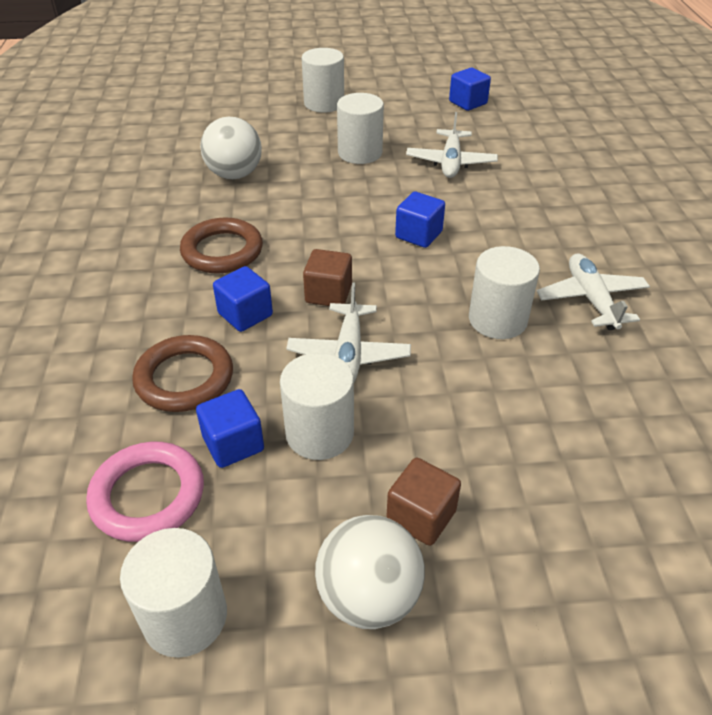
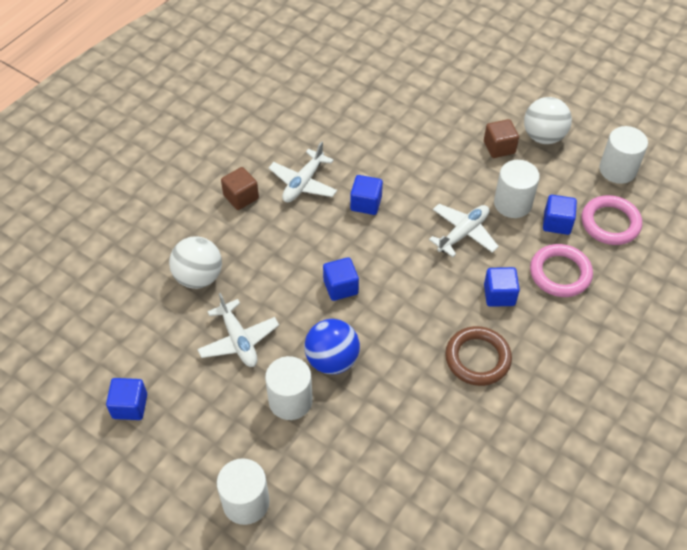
camera: 140 degrees left, 10 degrees up
(184, 378) = (560, 273): brown ring -> pink ring
(234, 174) = (409, 443): white ball -> white ball (198, 277)
(328, 294) = (439, 278): brown cube -> brown cube (241, 197)
(358, 187) = (332, 360): none -> blue ball
(451, 162) = (238, 340): white plane -> white plane turned 105 degrees clockwise
(497, 319) = (366, 203): white cylinder -> blue cube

Assigned task: Check each line of the data above for the string "degrees", and copy the ones that have it.

Written solution:
camera: 140 degrees left, 10 degrees up
(451, 162) = (238, 340): white plane -> white plane turned 105 degrees clockwise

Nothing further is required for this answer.